Spatial reasoning data:
↓↓↓

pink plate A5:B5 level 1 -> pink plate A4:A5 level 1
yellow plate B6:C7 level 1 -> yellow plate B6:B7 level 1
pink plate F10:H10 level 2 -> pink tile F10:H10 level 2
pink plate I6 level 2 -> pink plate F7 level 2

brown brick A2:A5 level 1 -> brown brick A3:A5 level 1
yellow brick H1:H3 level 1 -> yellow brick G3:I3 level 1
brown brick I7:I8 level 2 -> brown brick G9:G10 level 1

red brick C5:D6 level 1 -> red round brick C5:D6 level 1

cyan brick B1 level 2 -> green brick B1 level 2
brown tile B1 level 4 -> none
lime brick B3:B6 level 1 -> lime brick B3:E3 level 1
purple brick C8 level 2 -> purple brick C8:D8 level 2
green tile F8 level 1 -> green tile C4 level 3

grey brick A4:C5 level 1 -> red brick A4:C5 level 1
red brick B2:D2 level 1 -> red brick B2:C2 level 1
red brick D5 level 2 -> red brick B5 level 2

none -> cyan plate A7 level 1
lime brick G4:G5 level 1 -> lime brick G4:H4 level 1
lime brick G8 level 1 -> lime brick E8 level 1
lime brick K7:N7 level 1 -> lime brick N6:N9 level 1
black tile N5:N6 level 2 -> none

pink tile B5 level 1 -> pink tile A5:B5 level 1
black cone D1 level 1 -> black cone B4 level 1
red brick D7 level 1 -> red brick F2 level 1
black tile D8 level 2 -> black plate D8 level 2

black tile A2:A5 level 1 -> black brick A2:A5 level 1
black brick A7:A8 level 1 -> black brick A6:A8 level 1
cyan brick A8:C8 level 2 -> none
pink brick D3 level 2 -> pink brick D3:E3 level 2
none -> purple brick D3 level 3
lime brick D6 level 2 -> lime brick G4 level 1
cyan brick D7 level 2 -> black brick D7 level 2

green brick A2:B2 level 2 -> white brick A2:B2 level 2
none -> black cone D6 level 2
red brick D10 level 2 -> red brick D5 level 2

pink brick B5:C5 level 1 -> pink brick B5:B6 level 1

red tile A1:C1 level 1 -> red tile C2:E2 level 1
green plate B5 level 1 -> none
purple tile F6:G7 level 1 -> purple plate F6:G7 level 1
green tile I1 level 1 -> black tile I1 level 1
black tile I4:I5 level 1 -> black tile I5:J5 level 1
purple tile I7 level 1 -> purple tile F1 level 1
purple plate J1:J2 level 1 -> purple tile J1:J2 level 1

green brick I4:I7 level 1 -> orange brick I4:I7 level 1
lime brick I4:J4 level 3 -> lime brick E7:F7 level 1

↑↑↑

Copy out each record above exactly, leaving nothing out.

Answer box:
pink plate A5:B5 level 1 -> pink plate A4:A5 level 1
yellow plate B6:C7 level 1 -> yellow plate B6:B7 level 1
pink plate F10:H10 level 2 -> pink tile F10:H10 level 2
pink plate I6 level 2 -> pink plate F7 level 2

brown brick A2:A5 level 1 -> brown brick A3:A5 level 1
yellow brick H1:H3 level 1 -> yellow brick G3:I3 level 1
brown brick I7:I8 level 2 -> brown brick G9:G10 level 1

red brick C5:D6 level 1 -> red round brick C5:D6 level 1

cyan brick B1 level 2 -> green brick B1 level 2
brown tile B1 level 4 -> none
lime brick B3:B6 level 1 -> lime brick B3:E3 level 1
purple brick C8 level 2 -> purple brick C8:D8 level 2
green tile F8 level 1 -> green tile C4 level 3

grey brick A4:C5 level 1 -> red brick A4:C5 level 1
red brick B2:D2 level 1 -> red brick B2:C2 level 1
red brick D5 level 2 -> red brick B5 level 2

none -> cyan plate A7 level 1
lime brick G4:G5 level 1 -> lime brick G4:H4 level 1
lime brick G8 level 1 -> lime brick E8 level 1
lime brick K7:N7 level 1 -> lime brick N6:N9 level 1
black tile N5:N6 level 2 -> none

pink tile B5 level 1 -> pink tile A5:B5 level 1
black cone D1 level 1 -> black cone B4 level 1
red brick D7 level 1 -> red brick F2 level 1
black tile D8 level 2 -> black plate D8 level 2

black tile A2:A5 level 1 -> black brick A2:A5 level 1
black brick A7:A8 level 1 -> black brick A6:A8 level 1
cyan brick A8:C8 level 2 -> none
pink brick D3 level 2 -> pink brick D3:E3 level 2
none -> purple brick D3 level 3
lime brick D6 level 2 -> lime brick G4 level 1
cyan brick D7 level 2 -> black brick D7 level 2

green brick A2:B2 level 2 -> white brick A2:B2 level 2
none -> black cone D6 level 2
red brick D10 level 2 -> red brick D5 level 2

pink brick B5:C5 level 1 -> pink brick B5:B6 level 1

red tile A1:C1 level 1 -> red tile C2:E2 level 1
green plate B5 level 1 -> none
purple tile F6:G7 level 1 -> purple plate F6:G7 level 1
green tile I1 level 1 -> black tile I1 level 1
black tile I4:I5 level 1 -> black tile I5:J5 level 1
purple tile I7 level 1 -> purple tile F1 level 1
purple plate J1:J2 level 1 -> purple tile J1:J2 level 1

green brick I4:I7 level 1 -> orange brick I4:I7 level 1
lime brick I4:J4 level 3 -> lime brick E7:F7 level 1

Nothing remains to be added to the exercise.